Items from a dataset

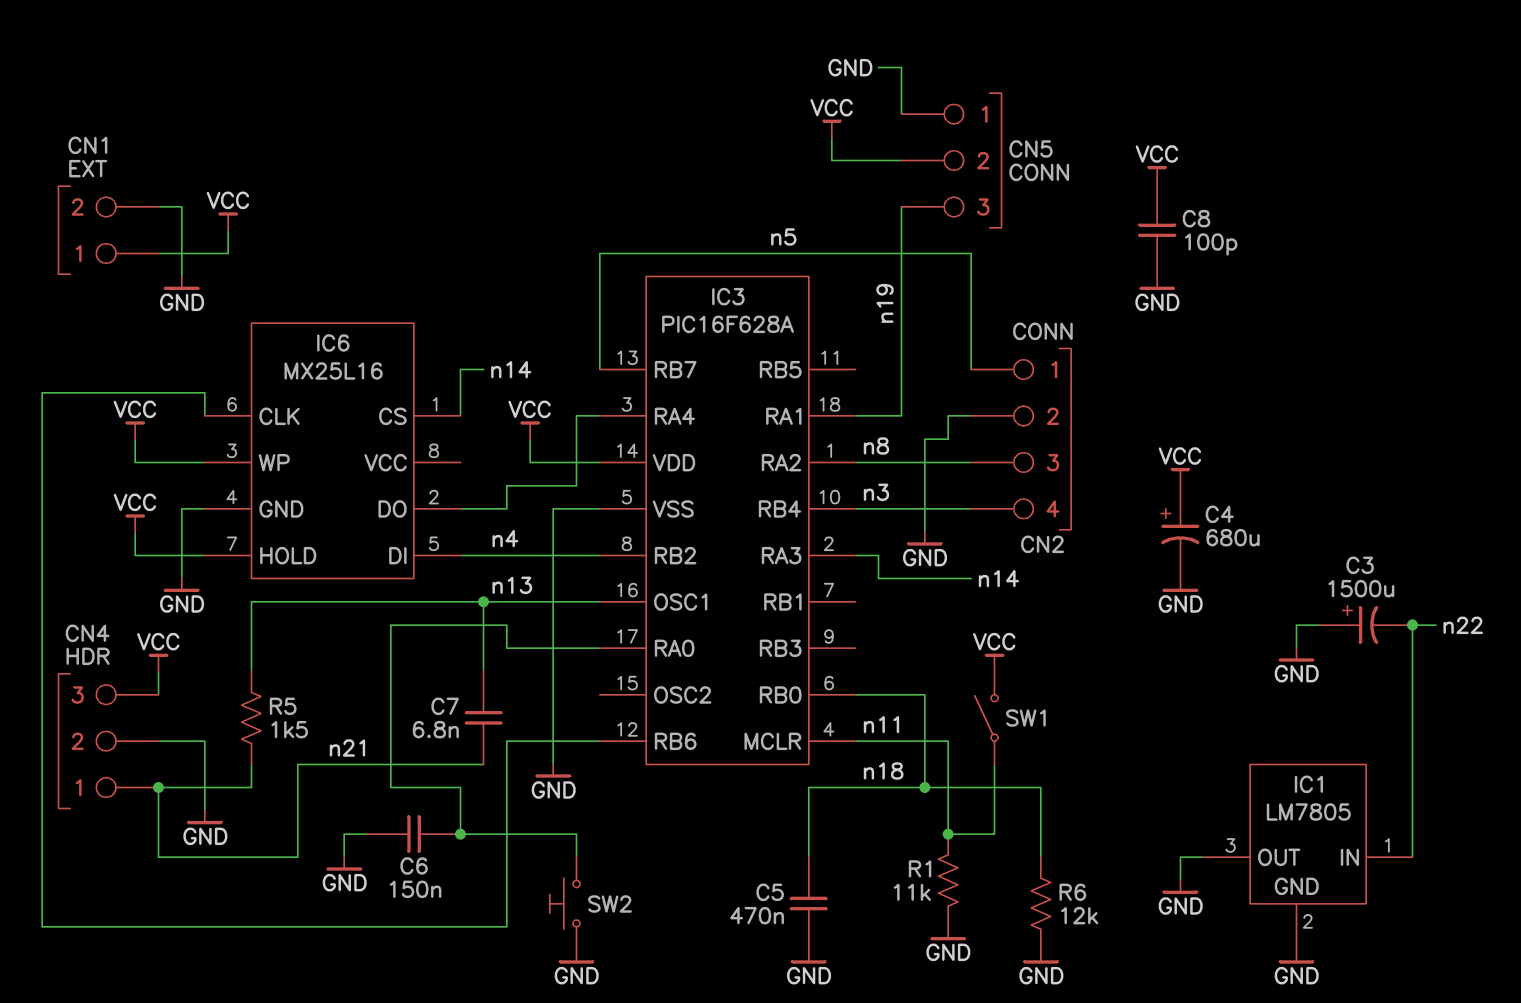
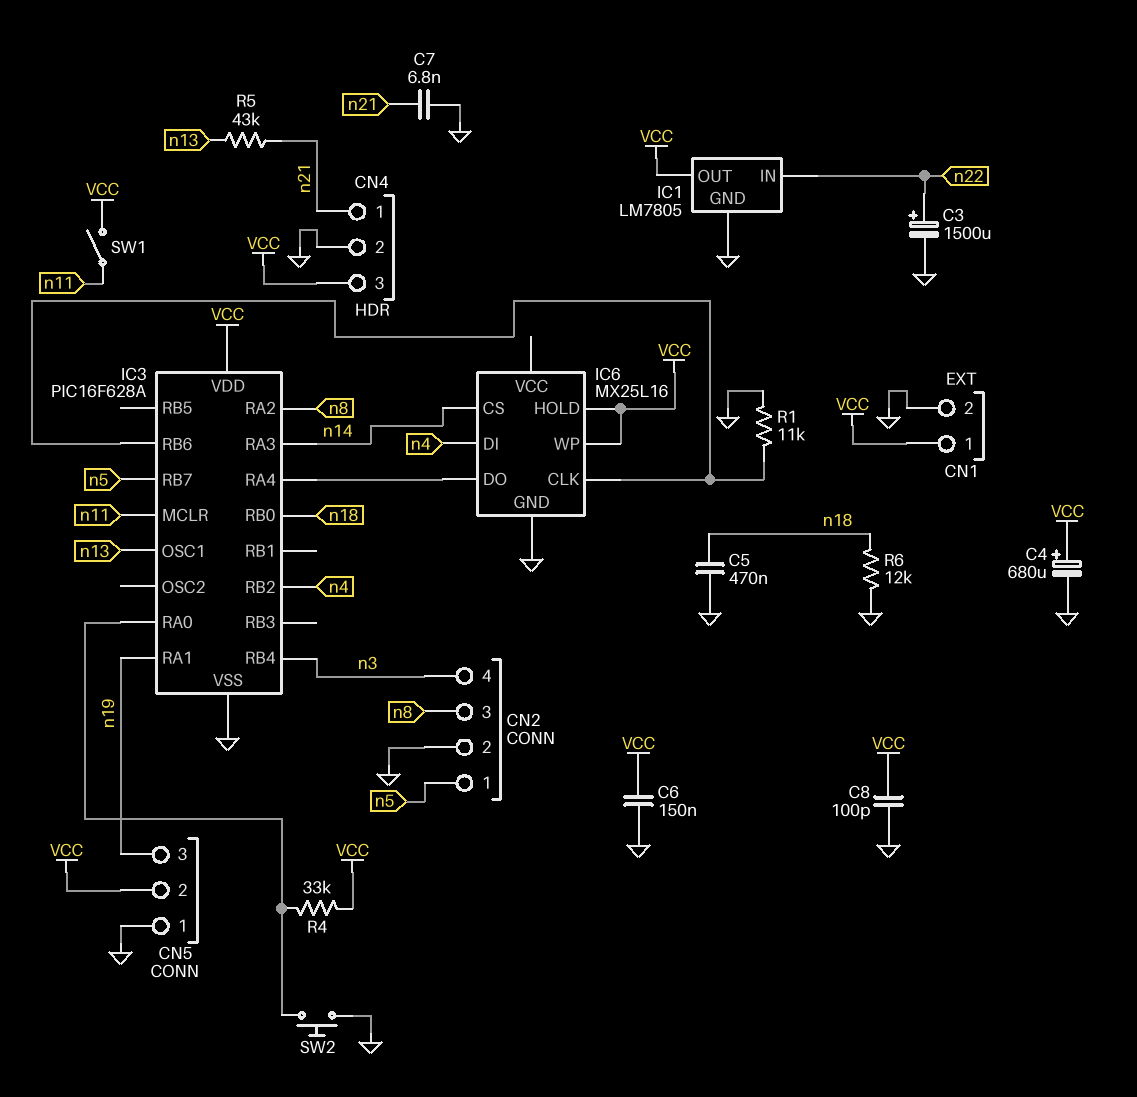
C3: 1500uF (plus GND, minus n22) -> 1500uF (plus n22, minus GND)
C6: 150nF (GND, IC3/RA0) -> 150nF (GND, VCC)
C7: 6.8nF (n13, n21) -> 6.8nF (GND, n21)
IC1 pin OUT: GND -> VCC
R1: 11k (GND, n11) -> 11k (GND, IC3/RB6)
R4: none -> 33k (IC3/RA0, VCC)
R5: 1.5k (n13, n21) -> 43k (n13, n21)

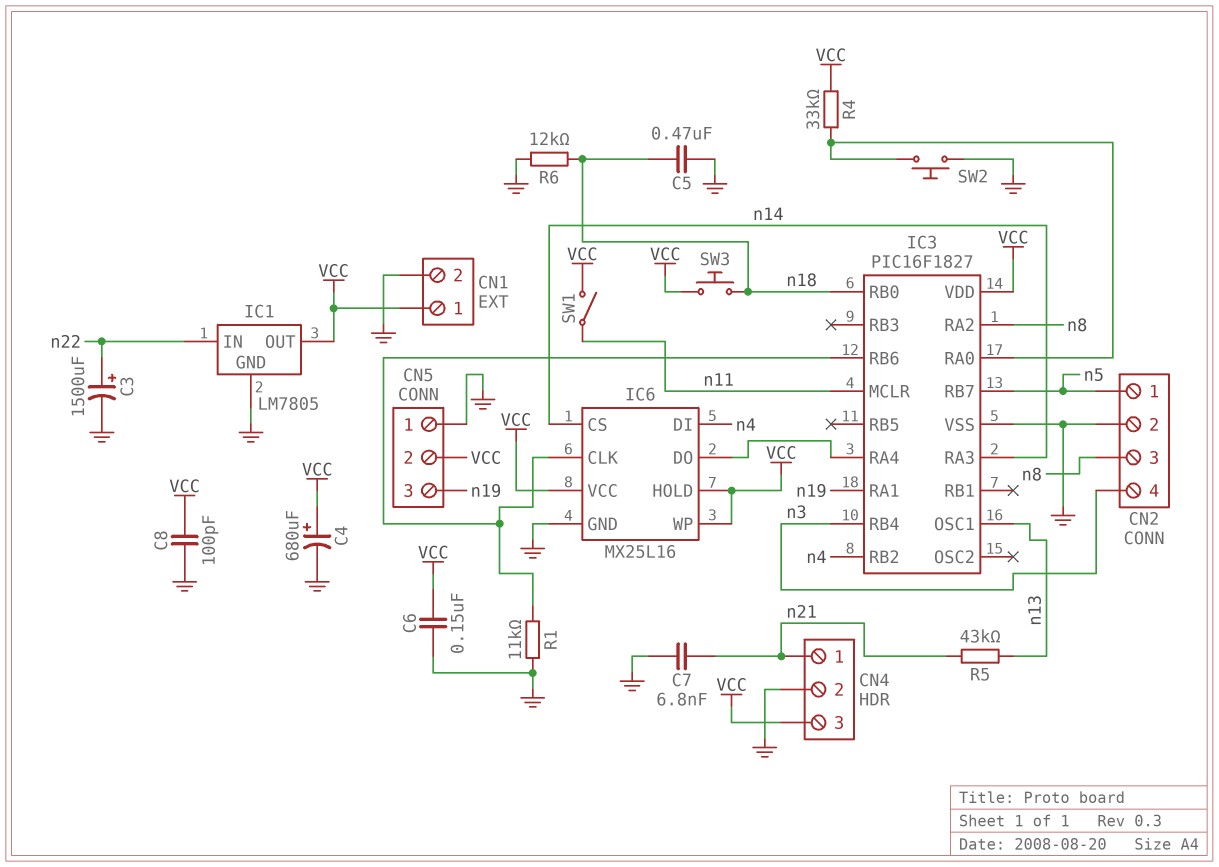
IC3: PIC16F628A -> PIC16F1827
IC6 pin VCC: none -> VCC
SW3: none -> button (VCC, n18)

▶ **Activity**:
Return all the records above exactly, pictures omitted.

▶ **Output for this exercise**:
C3: 1500uF (plus GND, minus n22) -> 1500uF (plus n22, minus GND)
C6: 150nF (GND, IC3/RA0) -> 150nF (GND, VCC)
C7: 6.8nF (n13, n21) -> 6.8nF (GND, n21)
IC1 pin OUT: GND -> VCC
R1: 11k (GND, n11) -> 11k (GND, IC3/RB6)
R4: none -> 33k (IC3/RA0, VCC)
R5: 1.5k (n13, n21) -> 43k (n13, n21)

IC3: PIC16F628A -> PIC16F1827
IC6 pin VCC: none -> VCC
SW3: none -> button (VCC, n18)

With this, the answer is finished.